* _DATA_
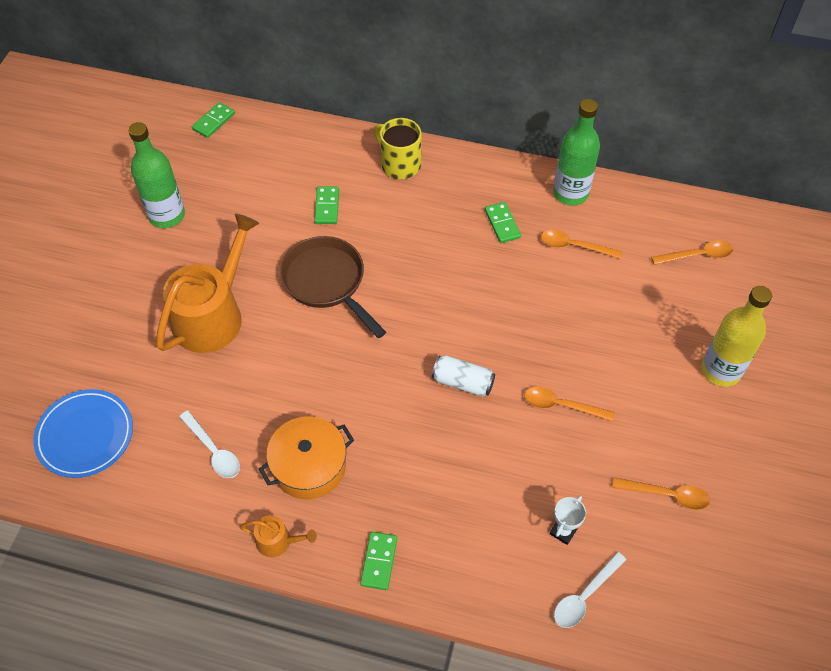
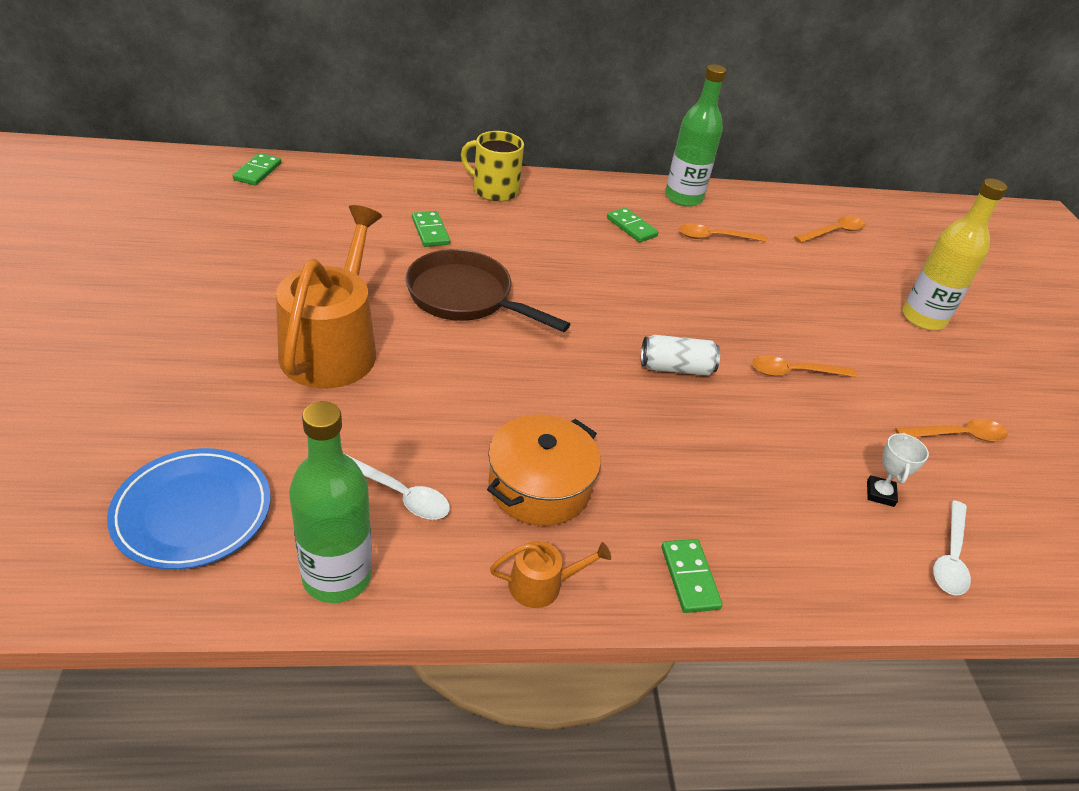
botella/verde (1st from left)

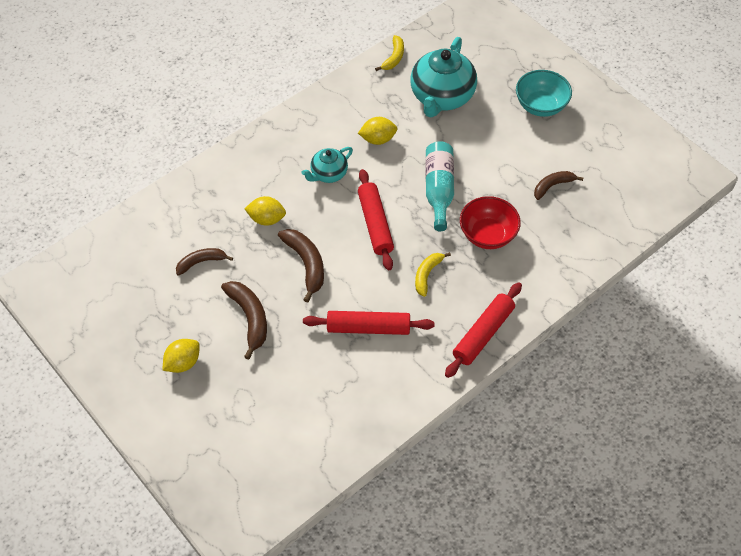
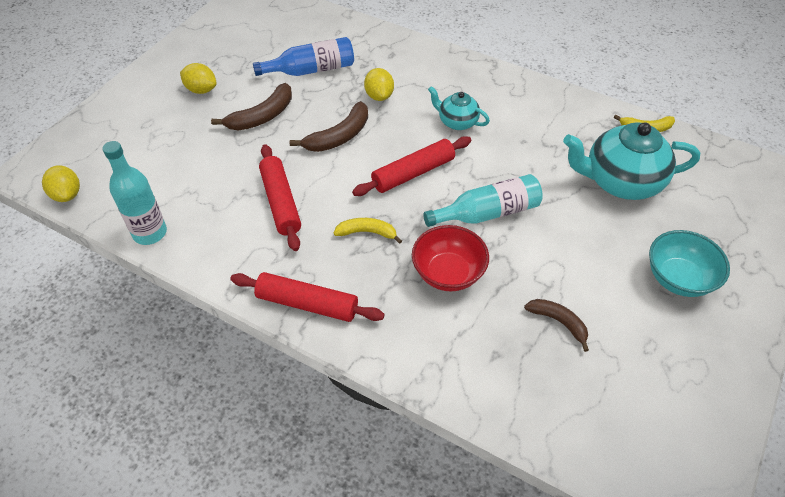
limón/amarillo (1st from left)
botella/turquesa (1st from left)
botella/azul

* _ACTIVITY_
If a line in the data above includes the string "left", copy it.

* _ANSWER FOR THE TASK_
botella/verde (1st from left)
limón/amarillo (1st from left)
botella/turquesa (1st from left)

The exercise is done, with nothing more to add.